* _AVAILABLE RECORDS_:
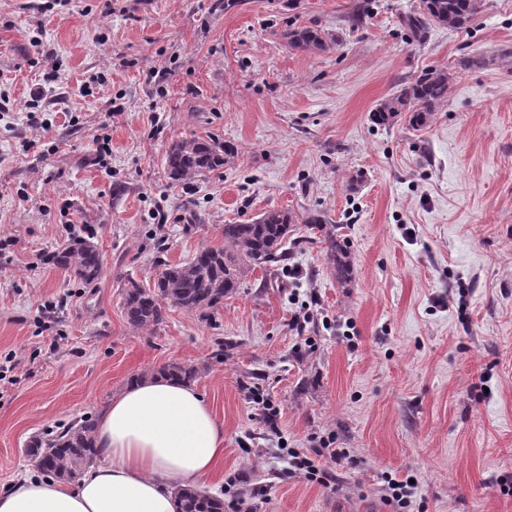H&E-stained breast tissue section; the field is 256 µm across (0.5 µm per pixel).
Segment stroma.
<instances>
[{
  "label": "stroma",
  "mask_w": 512,
  "mask_h": 512,
  "mask_svg": "<svg viewBox=\"0 0 512 512\" xmlns=\"http://www.w3.org/2000/svg\"><path fill=\"white\" fill-rule=\"evenodd\" d=\"M417 8L0 0V365L16 362L0 378V490L33 436L178 363L224 423V460L197 485L238 475L242 512H512V0H484L463 30L412 32ZM289 26L341 46L290 50ZM466 56L479 66L458 70ZM431 68L457 76L428 126L372 123ZM207 136L236 145L234 163L169 179L171 140ZM272 208L324 213L350 283L303 229L206 316L129 328L127 279L152 287ZM76 234L102 254L90 285L49 260ZM328 435L357 467L331 466L327 487L286 474L280 446ZM409 476L401 511L385 487Z\"/></svg>",
  "instance_id": "obj_1"
}]
</instances>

* _YOUR TASK_:
Transcribe all of the records above character for character. Exclude the pictures.

* _SOLUTION BELOW_:
H&E-stained breast tissue section; the field is 256 µm across (0.5 µm per pixel).
Segment stroma.
<instances>
[{
  "label": "stroma",
  "mask_w": 512,
  "mask_h": 512,
  "mask_svg": "<svg viewBox=\"0 0 512 512\" xmlns=\"http://www.w3.org/2000/svg\"><path fill=\"white\" fill-rule=\"evenodd\" d=\"M417 8L0 0V365L16 362L0 378V490L33 436L178 363L224 423V460L197 485L238 475L242 512H512V0H484L463 30L412 32ZM289 26L341 46L290 50ZM466 56L479 66L458 70ZM431 68L457 76L428 126L372 123ZM207 136L236 145L234 163L169 179L171 140ZM272 208L324 213L350 283L303 229L206 316L129 328L127 279L152 287ZM76 234L102 254L90 285L49 260ZM328 435L357 467L331 466L327 487L286 474L280 446ZM409 476L401 511L385 487Z\"/></svg>",
  "instance_id": "obj_1"
}]
</instances>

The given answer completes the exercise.